> _Material provided_:
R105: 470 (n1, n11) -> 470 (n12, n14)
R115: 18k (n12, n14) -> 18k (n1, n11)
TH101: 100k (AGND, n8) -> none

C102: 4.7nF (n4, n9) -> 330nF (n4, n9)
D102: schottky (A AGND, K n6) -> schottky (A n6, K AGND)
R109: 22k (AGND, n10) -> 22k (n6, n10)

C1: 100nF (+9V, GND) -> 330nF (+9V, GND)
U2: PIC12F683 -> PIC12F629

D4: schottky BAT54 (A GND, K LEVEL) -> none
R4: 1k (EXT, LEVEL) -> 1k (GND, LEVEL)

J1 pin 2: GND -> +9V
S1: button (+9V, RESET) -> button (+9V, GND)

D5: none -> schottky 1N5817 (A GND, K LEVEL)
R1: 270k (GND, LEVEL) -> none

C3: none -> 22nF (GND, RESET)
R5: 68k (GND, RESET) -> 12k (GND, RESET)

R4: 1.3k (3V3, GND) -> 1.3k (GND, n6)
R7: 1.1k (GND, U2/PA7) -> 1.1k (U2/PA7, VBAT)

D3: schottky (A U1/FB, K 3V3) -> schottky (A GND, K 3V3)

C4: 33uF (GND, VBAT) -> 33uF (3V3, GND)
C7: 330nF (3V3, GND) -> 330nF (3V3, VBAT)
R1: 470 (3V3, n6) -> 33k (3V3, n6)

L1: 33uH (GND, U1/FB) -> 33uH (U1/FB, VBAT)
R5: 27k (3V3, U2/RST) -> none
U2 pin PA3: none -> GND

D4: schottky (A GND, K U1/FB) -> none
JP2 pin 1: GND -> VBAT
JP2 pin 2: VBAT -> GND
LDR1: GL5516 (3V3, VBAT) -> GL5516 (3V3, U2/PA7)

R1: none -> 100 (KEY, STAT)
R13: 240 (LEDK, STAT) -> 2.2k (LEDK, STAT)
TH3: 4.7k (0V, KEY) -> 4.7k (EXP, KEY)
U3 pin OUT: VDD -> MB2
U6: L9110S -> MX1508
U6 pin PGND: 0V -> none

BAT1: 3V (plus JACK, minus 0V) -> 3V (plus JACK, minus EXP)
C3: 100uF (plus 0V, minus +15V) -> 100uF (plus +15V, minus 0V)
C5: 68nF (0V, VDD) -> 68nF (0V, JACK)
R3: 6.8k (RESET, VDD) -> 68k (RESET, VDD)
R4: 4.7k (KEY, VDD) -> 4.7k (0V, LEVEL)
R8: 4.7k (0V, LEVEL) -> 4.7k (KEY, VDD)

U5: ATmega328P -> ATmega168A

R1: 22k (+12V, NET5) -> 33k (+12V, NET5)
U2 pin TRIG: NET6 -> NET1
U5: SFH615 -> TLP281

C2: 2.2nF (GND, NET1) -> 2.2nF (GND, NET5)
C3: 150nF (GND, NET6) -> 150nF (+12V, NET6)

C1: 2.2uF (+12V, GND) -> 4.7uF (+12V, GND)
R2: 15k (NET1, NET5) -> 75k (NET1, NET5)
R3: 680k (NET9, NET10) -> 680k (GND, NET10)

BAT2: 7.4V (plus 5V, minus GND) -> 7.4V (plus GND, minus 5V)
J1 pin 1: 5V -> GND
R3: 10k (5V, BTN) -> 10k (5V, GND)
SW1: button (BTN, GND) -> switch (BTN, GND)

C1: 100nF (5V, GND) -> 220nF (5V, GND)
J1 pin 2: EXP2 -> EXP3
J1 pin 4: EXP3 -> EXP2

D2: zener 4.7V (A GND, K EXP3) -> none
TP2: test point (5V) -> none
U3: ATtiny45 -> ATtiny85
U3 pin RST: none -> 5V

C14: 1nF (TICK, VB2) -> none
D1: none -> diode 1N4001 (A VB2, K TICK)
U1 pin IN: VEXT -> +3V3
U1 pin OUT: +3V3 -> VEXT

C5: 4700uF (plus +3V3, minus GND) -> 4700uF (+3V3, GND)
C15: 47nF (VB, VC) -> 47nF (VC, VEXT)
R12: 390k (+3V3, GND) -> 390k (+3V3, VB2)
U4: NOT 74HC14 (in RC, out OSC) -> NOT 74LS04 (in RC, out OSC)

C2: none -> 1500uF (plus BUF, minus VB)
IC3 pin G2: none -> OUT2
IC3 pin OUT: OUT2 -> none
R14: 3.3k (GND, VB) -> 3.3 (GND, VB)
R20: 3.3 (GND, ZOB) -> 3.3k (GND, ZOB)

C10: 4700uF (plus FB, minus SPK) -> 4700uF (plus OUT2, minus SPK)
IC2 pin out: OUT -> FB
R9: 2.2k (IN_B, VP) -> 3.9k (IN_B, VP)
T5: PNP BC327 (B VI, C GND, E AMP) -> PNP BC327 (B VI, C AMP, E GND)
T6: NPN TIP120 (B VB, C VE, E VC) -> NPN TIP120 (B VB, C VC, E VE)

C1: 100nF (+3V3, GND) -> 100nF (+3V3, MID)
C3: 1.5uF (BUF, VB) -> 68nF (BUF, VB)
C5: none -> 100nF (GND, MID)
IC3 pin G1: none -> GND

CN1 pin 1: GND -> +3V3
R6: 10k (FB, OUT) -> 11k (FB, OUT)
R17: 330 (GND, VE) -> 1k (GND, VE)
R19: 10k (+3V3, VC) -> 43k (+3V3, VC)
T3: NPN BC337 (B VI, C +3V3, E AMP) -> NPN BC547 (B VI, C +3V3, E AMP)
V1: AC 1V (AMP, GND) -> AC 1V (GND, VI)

> _What is required_: From the records above, pick out and copy each line holding the word "AGND".

> _Answer section_:
TH101: 100k (AGND, n8) -> none
D102: schottky (A AGND, K n6) -> schottky (A n6, K AGND)
R109: 22k (AGND, n10) -> 22k (n6, n10)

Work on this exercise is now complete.